**Exercise details:**
Rewrite every line of the material below as a numbered list, leaving out any blank lines.

**Available data:**

^^^^

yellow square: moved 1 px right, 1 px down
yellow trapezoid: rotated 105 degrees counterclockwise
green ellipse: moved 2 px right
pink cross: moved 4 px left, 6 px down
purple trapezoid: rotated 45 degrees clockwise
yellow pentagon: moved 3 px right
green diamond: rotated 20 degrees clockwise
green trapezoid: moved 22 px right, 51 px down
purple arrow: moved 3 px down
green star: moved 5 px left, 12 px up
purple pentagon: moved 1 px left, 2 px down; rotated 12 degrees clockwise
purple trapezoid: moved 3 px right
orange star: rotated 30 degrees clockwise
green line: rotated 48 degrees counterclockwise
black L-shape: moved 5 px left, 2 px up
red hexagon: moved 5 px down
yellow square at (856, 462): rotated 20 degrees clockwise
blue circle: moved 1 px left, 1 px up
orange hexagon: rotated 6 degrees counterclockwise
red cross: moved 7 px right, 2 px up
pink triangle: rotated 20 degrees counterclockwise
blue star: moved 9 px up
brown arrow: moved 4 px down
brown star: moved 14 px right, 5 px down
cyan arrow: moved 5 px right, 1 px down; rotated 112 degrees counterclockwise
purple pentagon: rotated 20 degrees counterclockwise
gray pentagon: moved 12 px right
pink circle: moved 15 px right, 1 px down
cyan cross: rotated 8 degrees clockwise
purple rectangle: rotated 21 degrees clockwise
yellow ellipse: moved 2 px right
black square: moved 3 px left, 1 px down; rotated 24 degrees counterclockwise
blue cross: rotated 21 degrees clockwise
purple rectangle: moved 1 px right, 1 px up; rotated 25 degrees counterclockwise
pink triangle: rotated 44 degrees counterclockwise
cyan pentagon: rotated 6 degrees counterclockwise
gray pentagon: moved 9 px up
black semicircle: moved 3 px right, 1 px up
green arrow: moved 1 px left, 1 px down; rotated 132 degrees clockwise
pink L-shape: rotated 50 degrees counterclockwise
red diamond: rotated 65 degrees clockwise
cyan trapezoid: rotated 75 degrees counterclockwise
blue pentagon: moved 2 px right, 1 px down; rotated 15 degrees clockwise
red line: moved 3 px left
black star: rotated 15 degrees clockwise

^^^^

**Written reply:**
1. yellow square: moved 1 px right, 1 px down
2. yellow trapezoid: rotated 105 degrees counterclockwise
3. green ellipse: moved 2 px right
4. pink cross: moved 4 px left, 6 px down
5. purple trapezoid: rotated 45 degrees clockwise
6. yellow pentagon: moved 3 px right
7. green diamond: rotated 20 degrees clockwise
8. green trapezoid: moved 22 px right, 51 px down
9. purple arrow: moved 3 px down
10. green star: moved 5 px left, 12 px up
11. purple pentagon: moved 1 px left, 2 px down; rotated 12 degrees clockwise
12. purple trapezoid: moved 3 px right
13. orange star: rotated 30 degrees clockwise
14. green line: rotated 48 degrees counterclockwise
15. black L-shape: moved 5 px left, 2 px up
16. red hexagon: moved 5 px down
17. yellow square at (856, 462): rotated 20 degrees clockwise
18. blue circle: moved 1 px left, 1 px up
19. orange hexagon: rotated 6 degrees counterclockwise
20. red cross: moved 7 px right, 2 px up
21. pink triangle: rotated 20 degrees counterclockwise
22. blue star: moved 9 px up
23. brown arrow: moved 4 px down
24. brown star: moved 14 px right, 5 px down
25. cyan arrow: moved 5 px right, 1 px down; rotated 112 degrees counterclockwise
26. purple pentagon: rotated 20 degrees counterclockwise
27. gray pentagon: moved 12 px right
28. pink circle: moved 15 px right, 1 px down
29. cyan cross: rotated 8 degrees clockwise
30. purple rectangle: rotated 21 degrees clockwise
31. yellow ellipse: moved 2 px right
32. black square: moved 3 px left, 1 px down; rotated 24 degrees counterclockwise
33. blue cross: rotated 21 degrees clockwise
34. purple rectangle: moved 1 px right, 1 px up; rotated 25 degrees counterclockwise
35. pink triangle: rotated 44 degrees counterclockwise
36. cyan pentagon: rotated 6 degrees counterclockwise
37. gray pentagon: moved 9 px up
38. black semicircle: moved 3 px right, 1 px up
39. green arrow: moved 1 px left, 1 px down; rotated 132 degrees clockwise
40. pink L-shape: rotated 50 degrees counterclockwise
41. red diamond: rotated 65 degrees clockwise
42. cyan trapezoid: rotated 75 degrees counterclockwise
43. blue pentagon: moved 2 px right, 1 px down; rotated 15 degrees clockwise
44. red line: moved 3 px left
45. black star: rotated 15 degrees clockwise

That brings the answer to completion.